EXERCISE GOAL: Your output should be the lines below from the one with "IC2 pin DIS: CT -> 0V" through the one with "J1 pin 2: NO -> COM", copied exactly, pictures excluded.

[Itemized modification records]

------------------------------

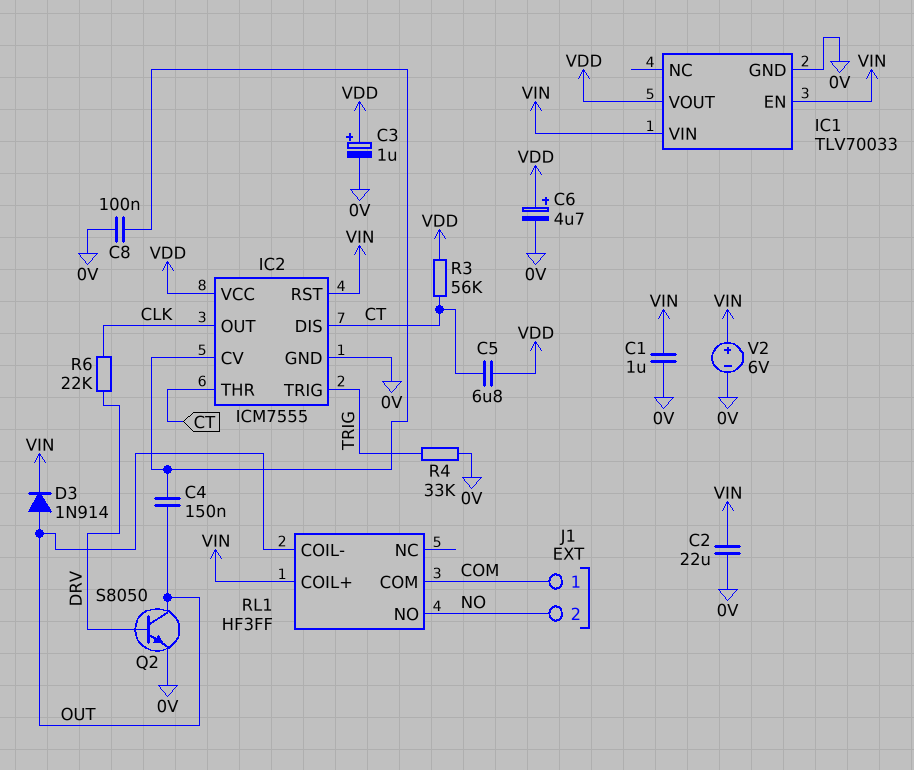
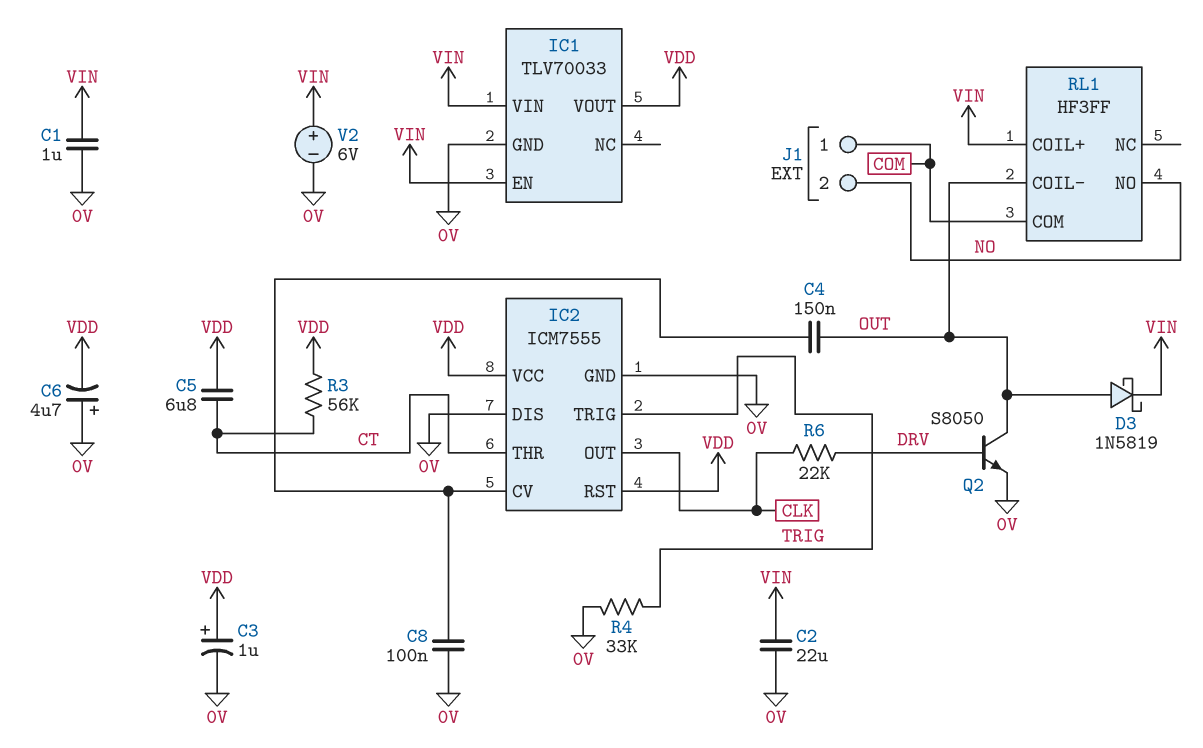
C6: 4.7uF (plus VDD, minus 0V) -> 4.7uF (plus 0V, minus VDD)
D3: diode 1N914 (A OUT, K VIN) -> schottky 1N5819 (A OUT, K VIN)
IC2 pin DIS: CT -> 0V
IC2 pin RST: VIN -> VDD

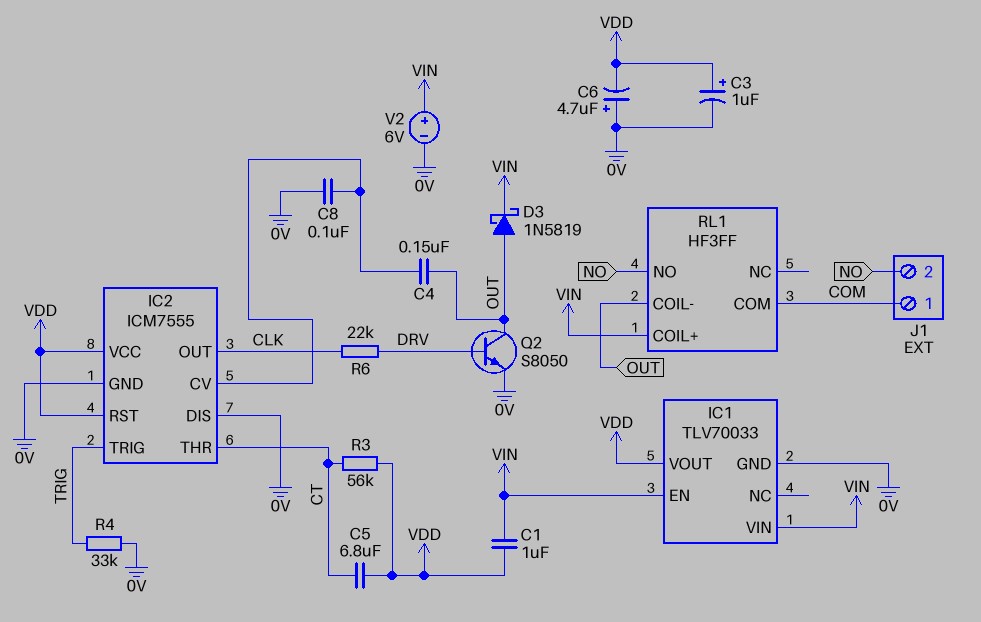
C1: 1uF (0V, VIN) -> 1uF (VDD, VIN)
C2: 22uF (0V, VIN) -> none

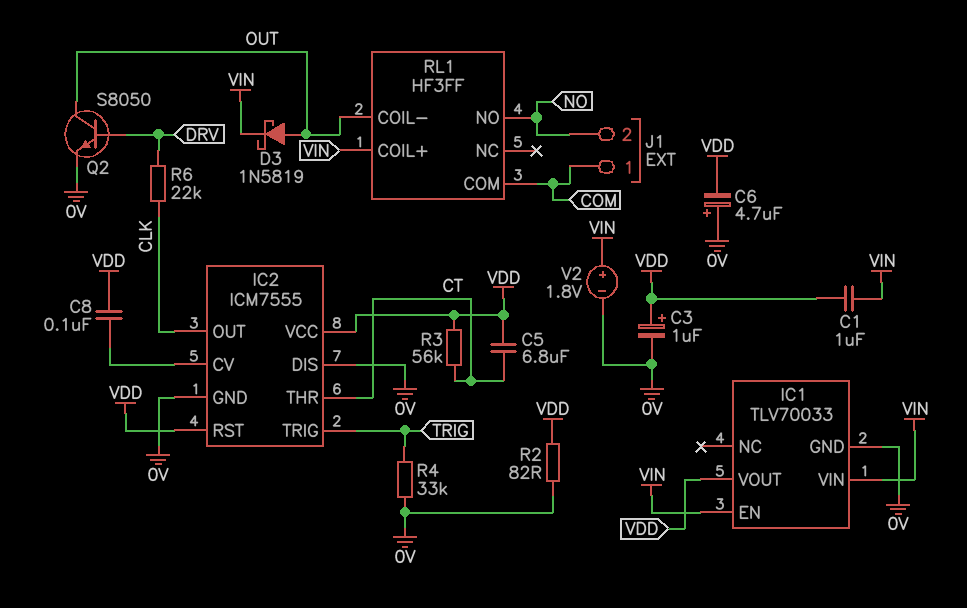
C4: 150nF (IC2/CV, OUT) -> none
C8: 100nF (0V, IC2/CV) -> 100nF (IC2/CV, VDD)
R2: none -> 82 (0V, VDD)
V2: 6V (plus VIN, minus 0V) -> 1.8V (plus VIN, minus 0V)

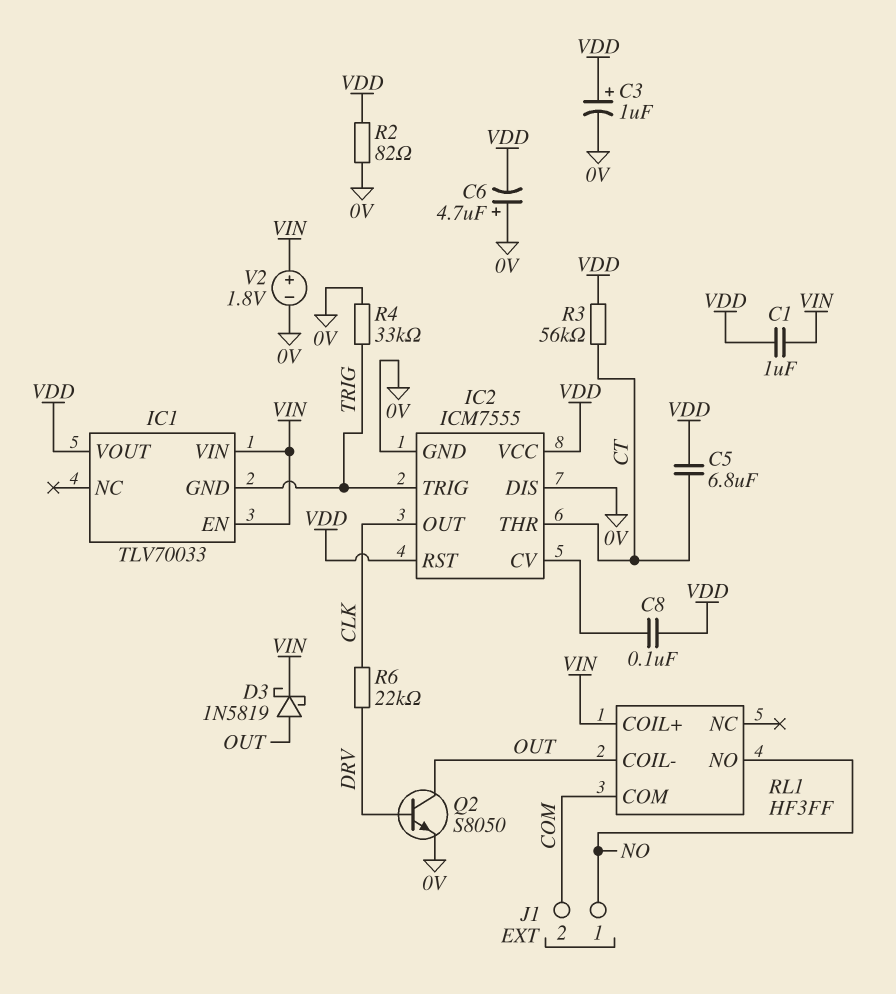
IC1 pin GND: 0V -> TRIG
J1 pin 1: COM -> NO
J1 pin 2: NO -> COM

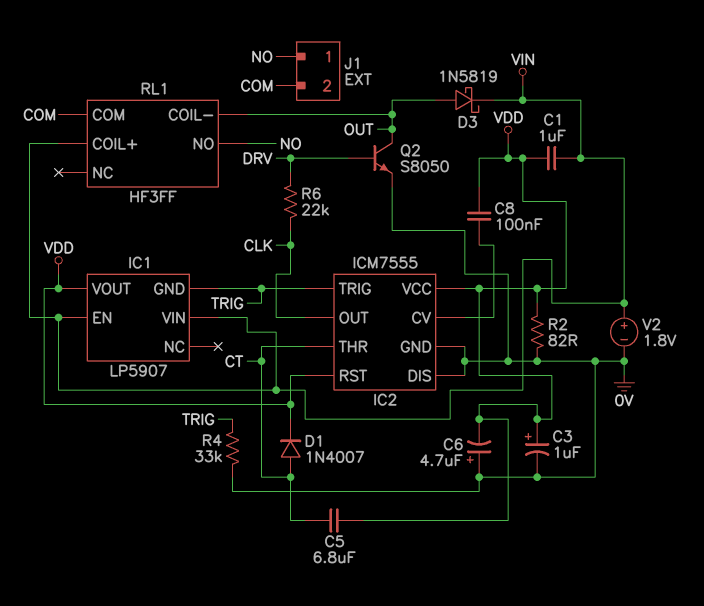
D1: none -> diode 1N4007 (A CT, K VDD)
IC1: TLV70033 -> LP5907
R3: 56k (CT, VDD) -> none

------------------------------

OUTPUT BELOW:
IC2 pin DIS: CT -> 0V
IC2 pin RST: VIN -> VDD

C1: 1uF (0V, VIN) -> 1uF (VDD, VIN)
C2: 22uF (0V, VIN) -> none

C4: 150nF (IC2/CV, OUT) -> none
C8: 100nF (0V, IC2/CV) -> 100nF (IC2/CV, VDD)
R2: none -> 82 (0V, VDD)
V2: 6V (plus VIN, minus 0V) -> 1.8V (plus VIN, minus 0V)

IC1 pin GND: 0V -> TRIG
J1 pin 1: COM -> NO
J1 pin 2: NO -> COM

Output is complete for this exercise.